**Material for this task:**
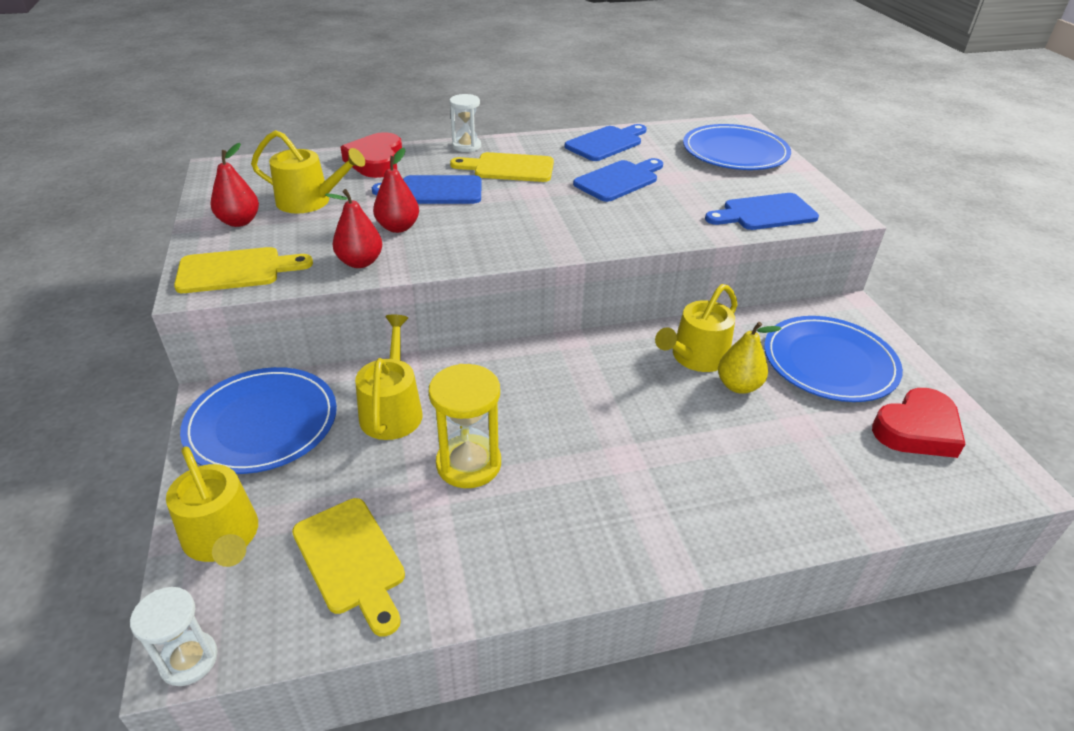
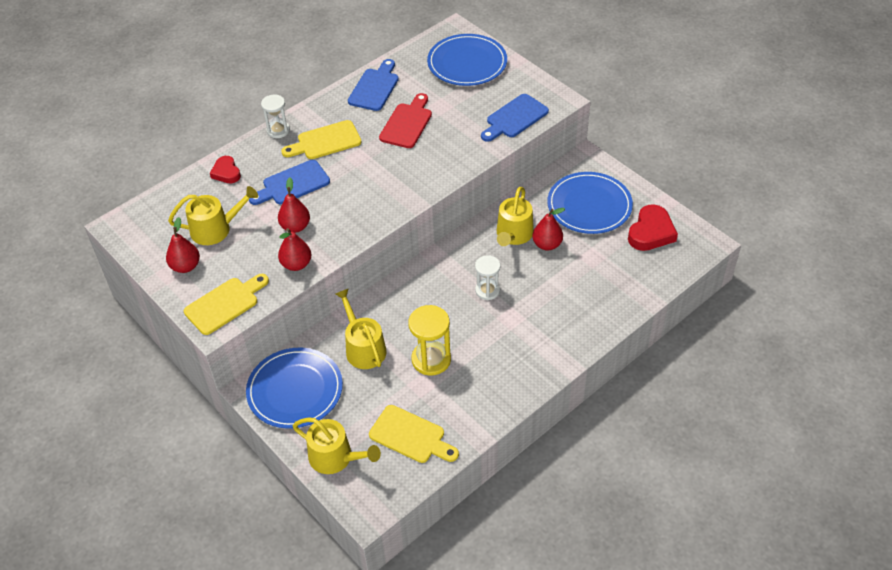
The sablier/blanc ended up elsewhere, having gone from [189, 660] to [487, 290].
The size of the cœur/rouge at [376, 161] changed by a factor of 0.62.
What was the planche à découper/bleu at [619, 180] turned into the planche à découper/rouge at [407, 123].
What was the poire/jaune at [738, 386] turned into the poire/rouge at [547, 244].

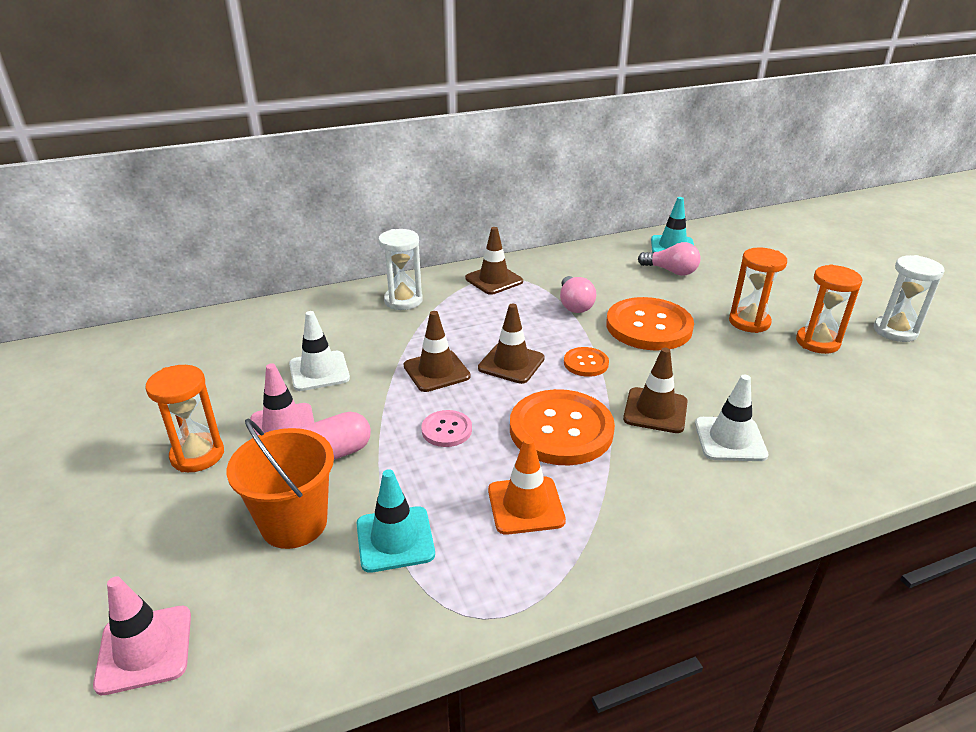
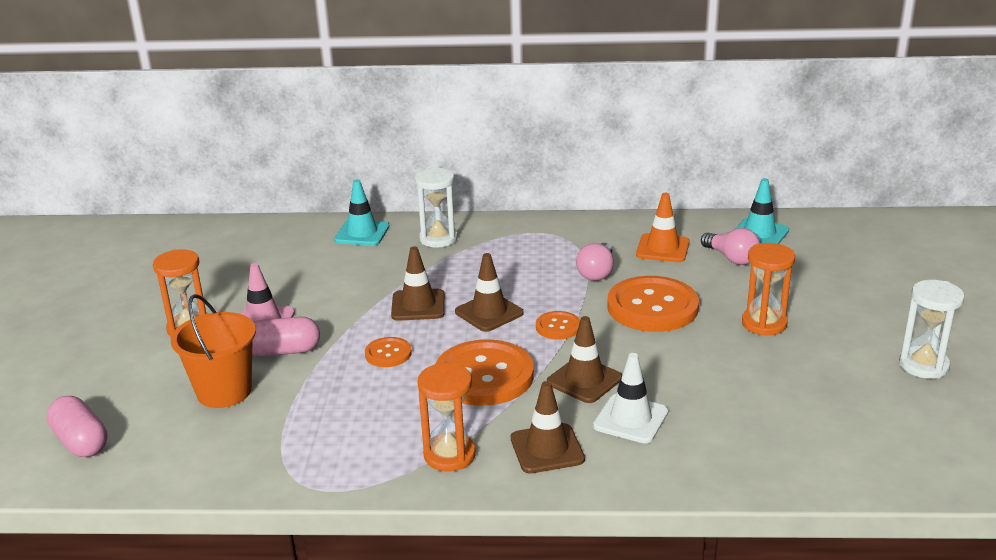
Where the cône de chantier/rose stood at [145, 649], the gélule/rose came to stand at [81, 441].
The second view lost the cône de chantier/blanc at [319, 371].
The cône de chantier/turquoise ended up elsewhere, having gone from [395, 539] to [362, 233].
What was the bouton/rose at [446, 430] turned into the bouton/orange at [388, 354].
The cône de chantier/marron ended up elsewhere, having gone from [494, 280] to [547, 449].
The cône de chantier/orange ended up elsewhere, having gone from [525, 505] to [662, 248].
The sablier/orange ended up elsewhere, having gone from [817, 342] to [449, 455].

**Prompt:**
Reproduce exactly the stretch of lines that starts at the one containing "The second view" and ends with the final line of the data, including both ends and nothing more.

**Response area:**
The second view lost the cône de chantier/blanc at [319, 371].
The cône de chantier/turquoise ended up elsewhere, having gone from [395, 539] to [362, 233].
What was the bouton/rose at [446, 430] turned into the bouton/orange at [388, 354].
The cône de chantier/marron ended up elsewhere, having gone from [494, 280] to [547, 449].
The cône de chantier/orange ended up elsewhere, having gone from [525, 505] to [662, 248].
The sablier/orange ended up elsewhere, having gone from [817, 342] to [449, 455].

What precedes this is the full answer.